RAW DATA:
:::::

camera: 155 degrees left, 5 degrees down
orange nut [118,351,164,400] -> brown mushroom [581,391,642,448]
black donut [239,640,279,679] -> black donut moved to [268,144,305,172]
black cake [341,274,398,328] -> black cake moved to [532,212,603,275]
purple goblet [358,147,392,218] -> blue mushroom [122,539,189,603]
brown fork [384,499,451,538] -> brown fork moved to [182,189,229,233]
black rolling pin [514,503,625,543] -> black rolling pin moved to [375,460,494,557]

:::::

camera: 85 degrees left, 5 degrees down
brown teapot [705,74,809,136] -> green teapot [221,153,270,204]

:::::

WHAT IS BEING ASKED:
From the listing above, return the lines starting at the one with "orange nut [118,351,164,400]" and ending at the one with "purple goblet [358,147,392,218]", both kept, exactly as they appear and nothing more.

FINAL ANSWER:
orange nut [118,351,164,400] -> brown mushroom [581,391,642,448]
black donut [239,640,279,679] -> black donut moved to [268,144,305,172]
black cake [341,274,398,328] -> black cake moved to [532,212,603,275]
purple goblet [358,147,392,218] -> blue mushroom [122,539,189,603]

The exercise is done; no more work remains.